- _Records shown_
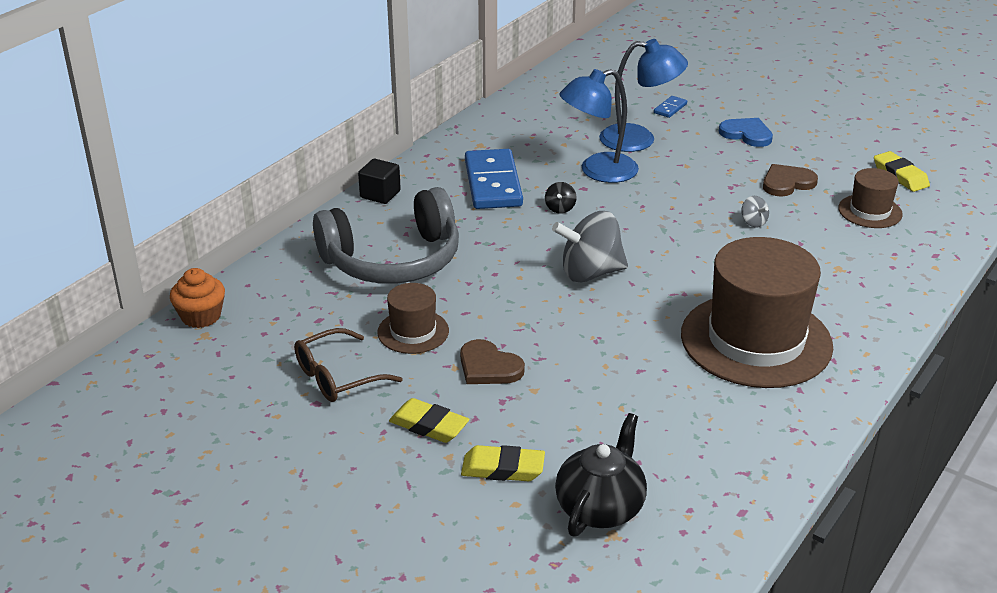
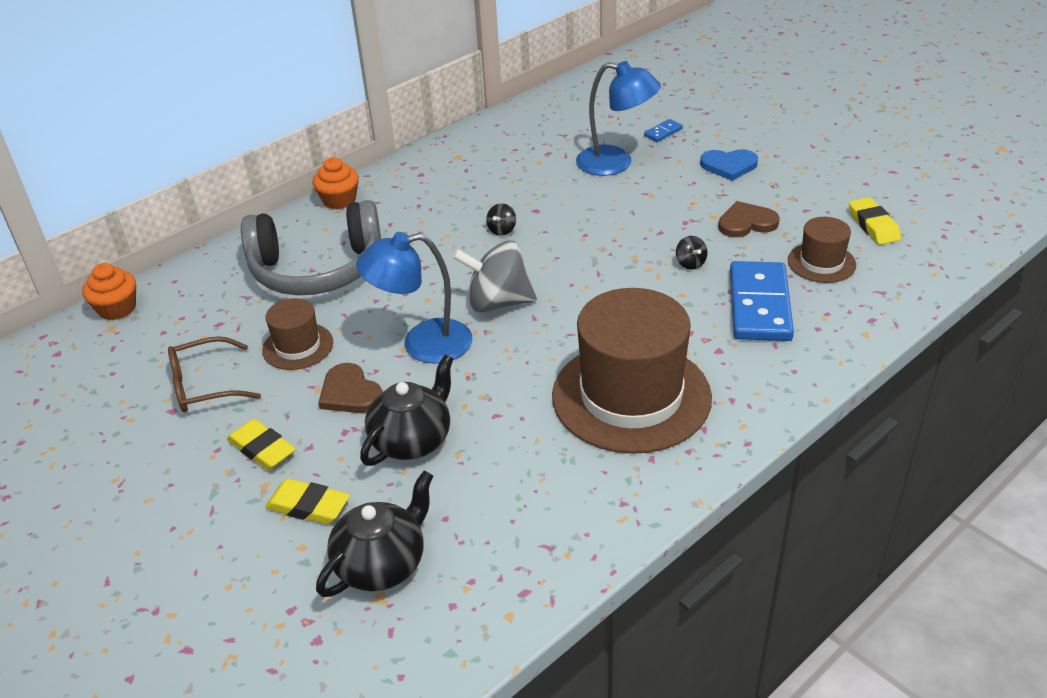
camera: 15 degrees right, 5 degrees up
(380, 194) = (339, 200): black cube -> orange cupcake
(492, 183) = (450, 198): blue domino -> blue domino (759, 305)
(572, 400) = (412, 440): none -> black teapot
(598, 171) = (558, 194): blue lamp -> blue lamp (422, 344)
(746, 134) = (729, 166): blue heart -> blue heart turned 135 degrees clockwise
(753, 222) = (690, 263): grey spinning top -> black spinning top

- _Task statement_
In the entries above, identify every line with the word "degrees". Copy those lines.

- _Exercise result_
camera: 15 degrees right, 5 degrees up
(746, 134) = (729, 166): blue heart -> blue heart turned 135 degrees clockwise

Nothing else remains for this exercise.